▶ _Try it_:
Could you transcribe every record below exactly as written, leaving out any pictures?

[Opening Supplied material section]

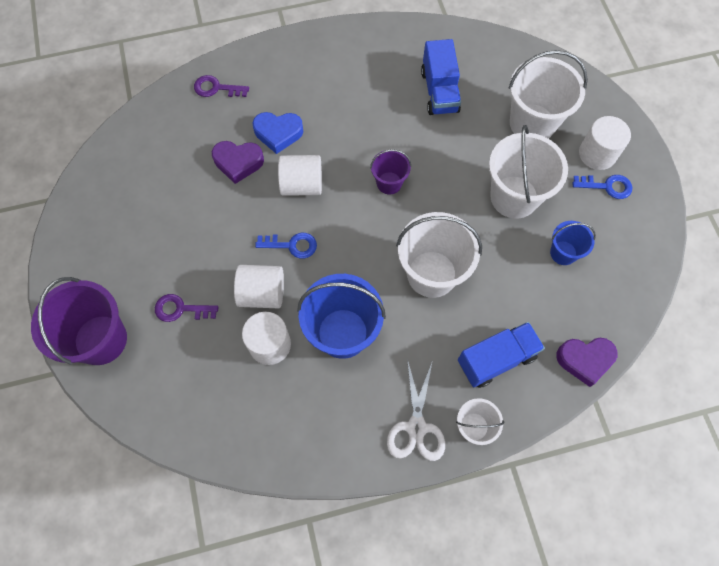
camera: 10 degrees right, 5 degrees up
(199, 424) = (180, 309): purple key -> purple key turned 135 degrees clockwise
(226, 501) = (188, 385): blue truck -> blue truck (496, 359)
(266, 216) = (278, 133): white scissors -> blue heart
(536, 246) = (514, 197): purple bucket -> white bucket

[Closing Supplied material section]

▶ _Written response_:
camera: 10 degrees right, 5 degrees up
(199, 424) = (180, 309): purple key -> purple key turned 135 degrees clockwise
(226, 501) = (188, 385): blue truck -> blue truck (496, 359)
(266, 216) = (278, 133): white scissors -> blue heart
(536, 246) = (514, 197): purple bucket -> white bucket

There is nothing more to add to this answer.